When you reach the line with "The camera went 20" in the data below, begin printing lines exactly, and stop once the line with "Someone carried the Lineal" has been printed.

Given data section start

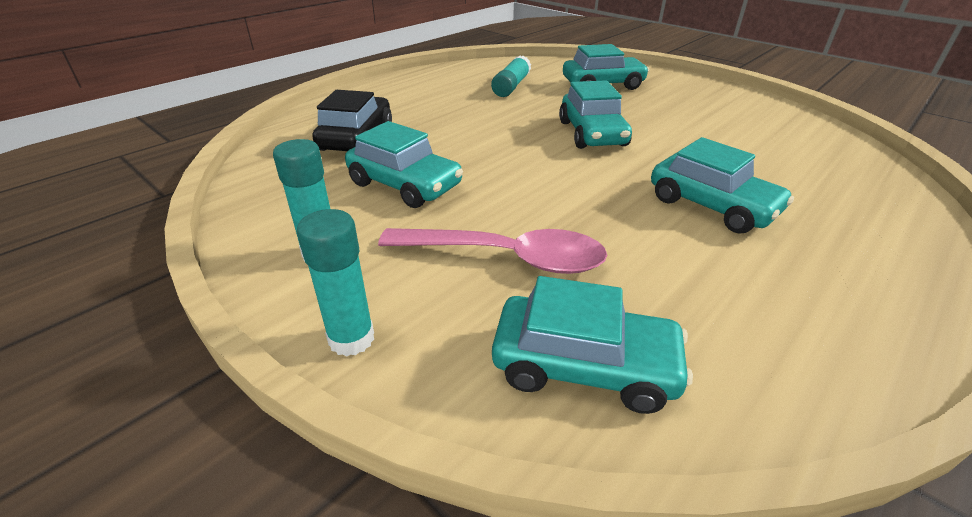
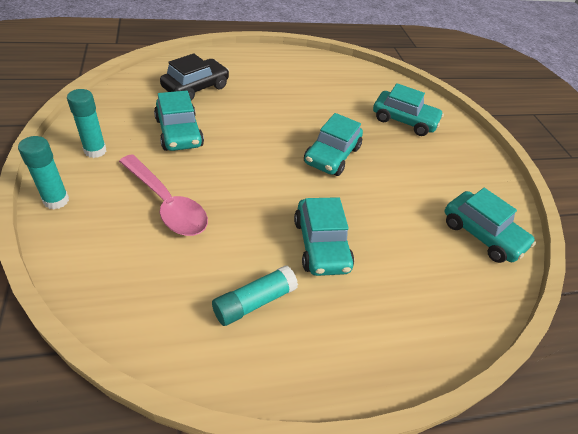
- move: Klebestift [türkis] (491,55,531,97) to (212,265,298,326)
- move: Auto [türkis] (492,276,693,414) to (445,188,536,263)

Given data section end
Given data section start

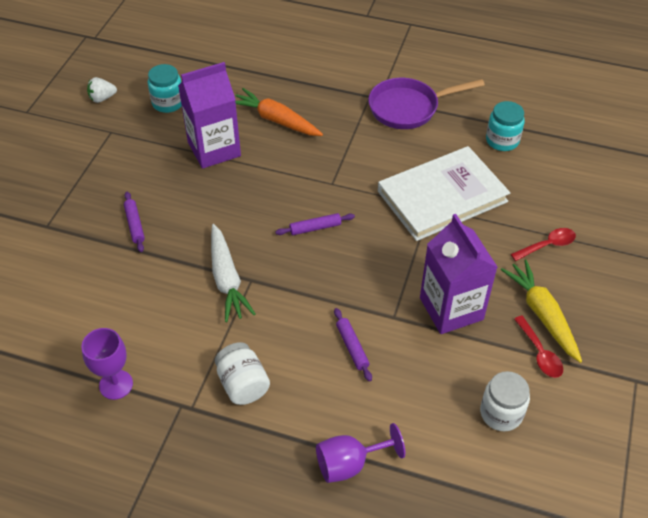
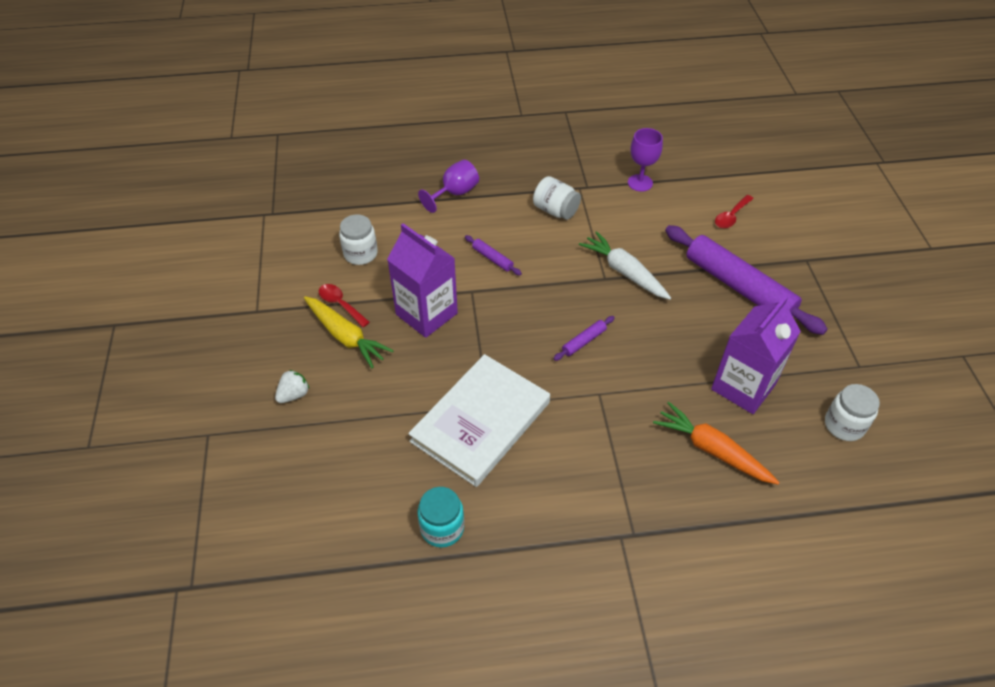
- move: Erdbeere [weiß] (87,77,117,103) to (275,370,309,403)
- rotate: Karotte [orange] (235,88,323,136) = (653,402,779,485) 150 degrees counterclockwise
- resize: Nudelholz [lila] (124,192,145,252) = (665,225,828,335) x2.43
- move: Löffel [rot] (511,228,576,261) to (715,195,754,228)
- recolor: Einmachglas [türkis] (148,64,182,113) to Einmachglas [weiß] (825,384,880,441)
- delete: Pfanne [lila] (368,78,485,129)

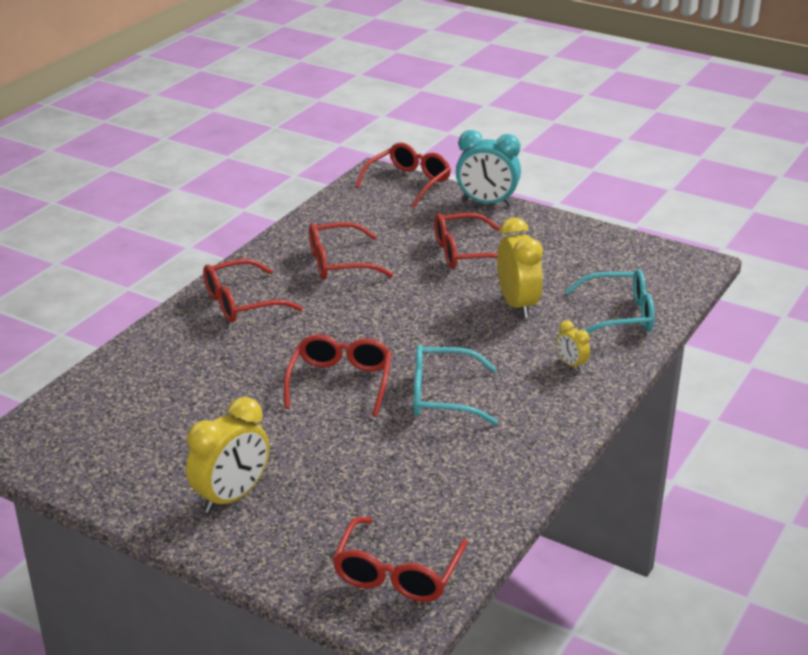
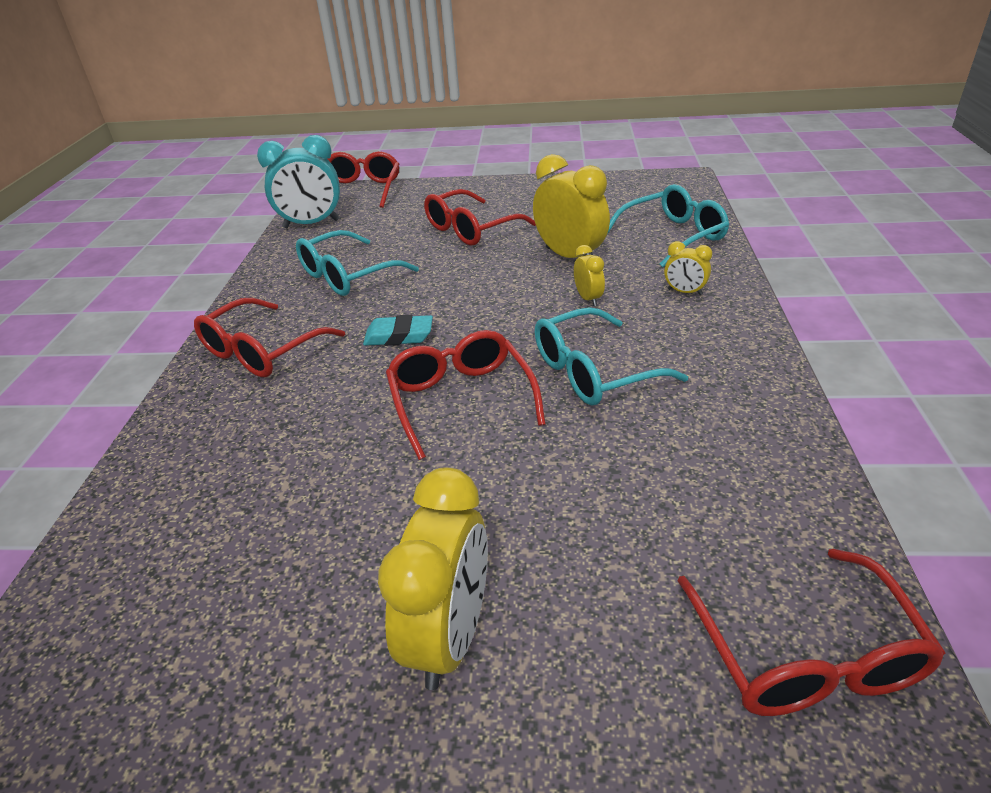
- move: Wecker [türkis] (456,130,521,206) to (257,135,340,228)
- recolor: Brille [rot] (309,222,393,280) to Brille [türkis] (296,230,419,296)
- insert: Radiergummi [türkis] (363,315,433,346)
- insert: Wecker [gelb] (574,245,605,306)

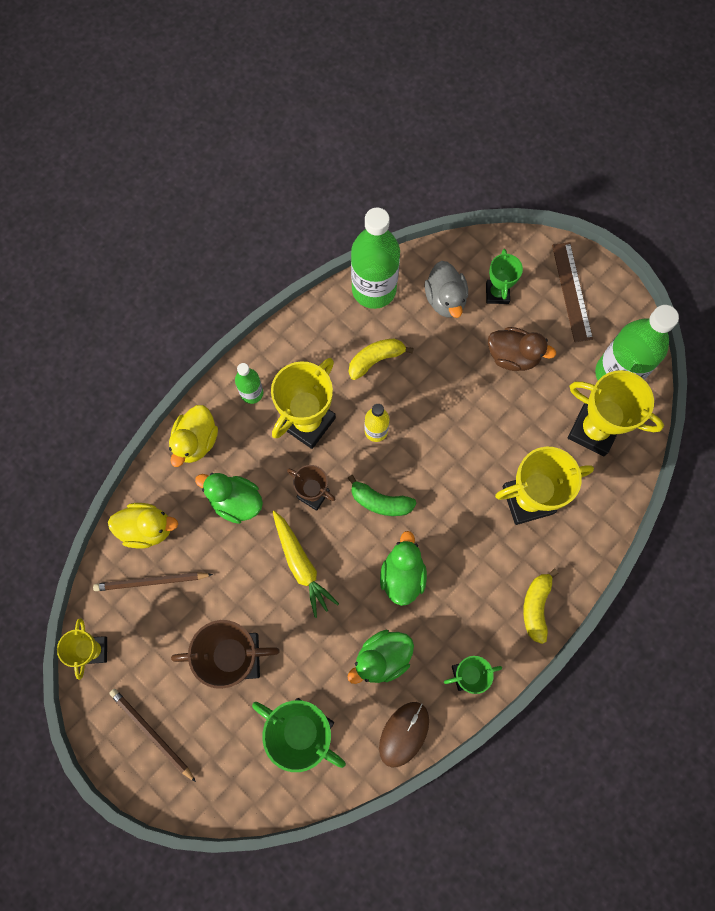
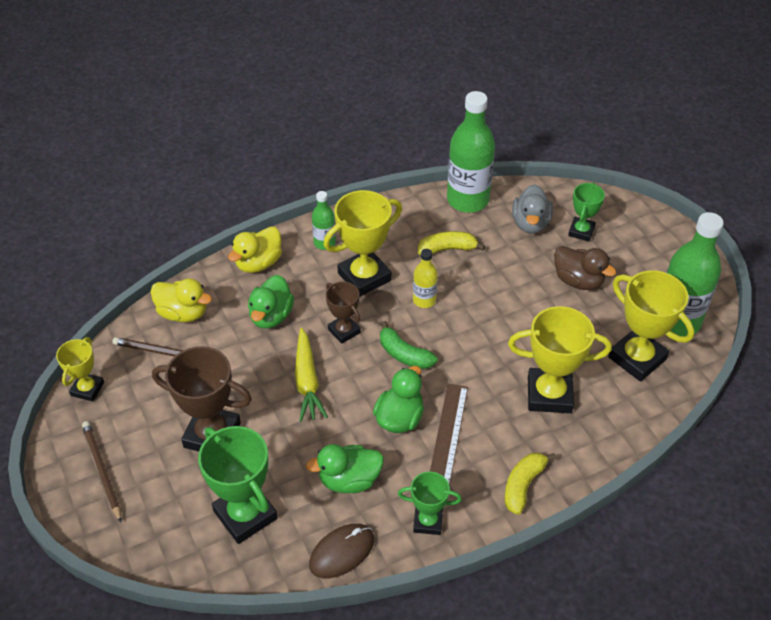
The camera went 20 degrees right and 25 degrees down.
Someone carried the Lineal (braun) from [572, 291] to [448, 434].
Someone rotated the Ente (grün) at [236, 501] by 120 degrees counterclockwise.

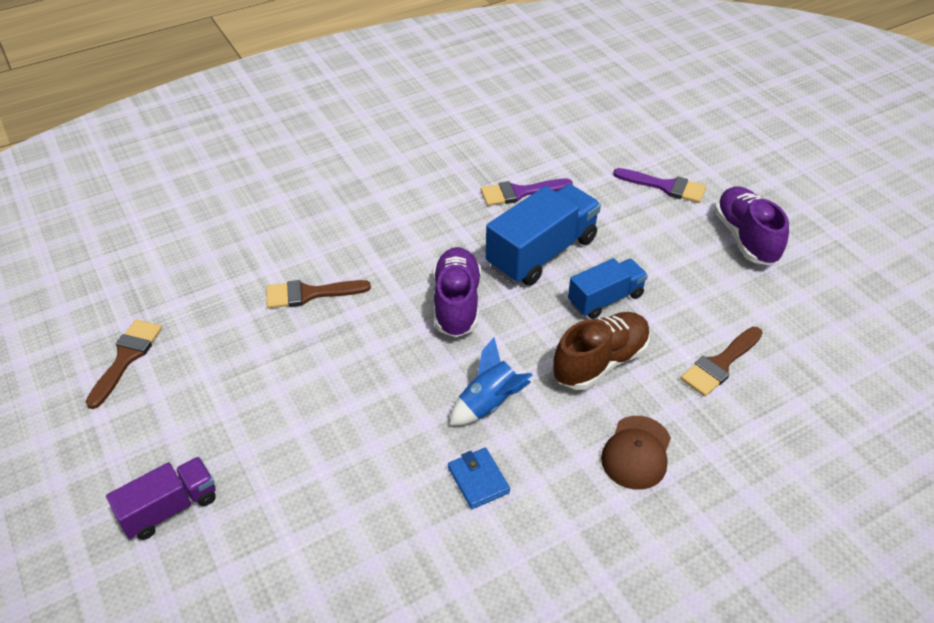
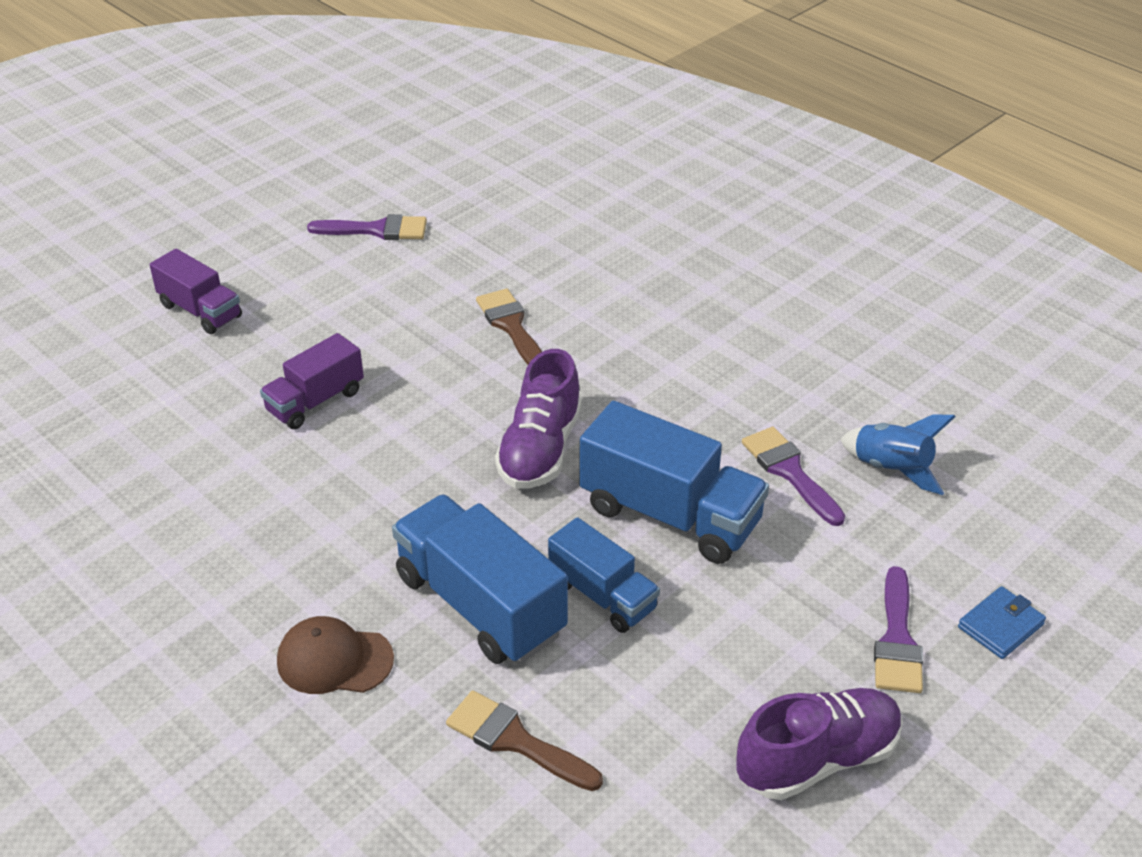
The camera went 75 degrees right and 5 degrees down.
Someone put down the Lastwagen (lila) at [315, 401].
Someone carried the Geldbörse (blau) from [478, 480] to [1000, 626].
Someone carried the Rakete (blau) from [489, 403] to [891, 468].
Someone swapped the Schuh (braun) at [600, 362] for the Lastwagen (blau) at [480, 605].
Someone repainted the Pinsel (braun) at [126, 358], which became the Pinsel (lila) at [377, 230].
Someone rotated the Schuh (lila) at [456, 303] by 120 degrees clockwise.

Given data section end

◆ **Solved problem**:
The camera went 20 degrees right and 25 degrees down.
Someone carried the Lineal (braun) from [572, 291] to [448, 434].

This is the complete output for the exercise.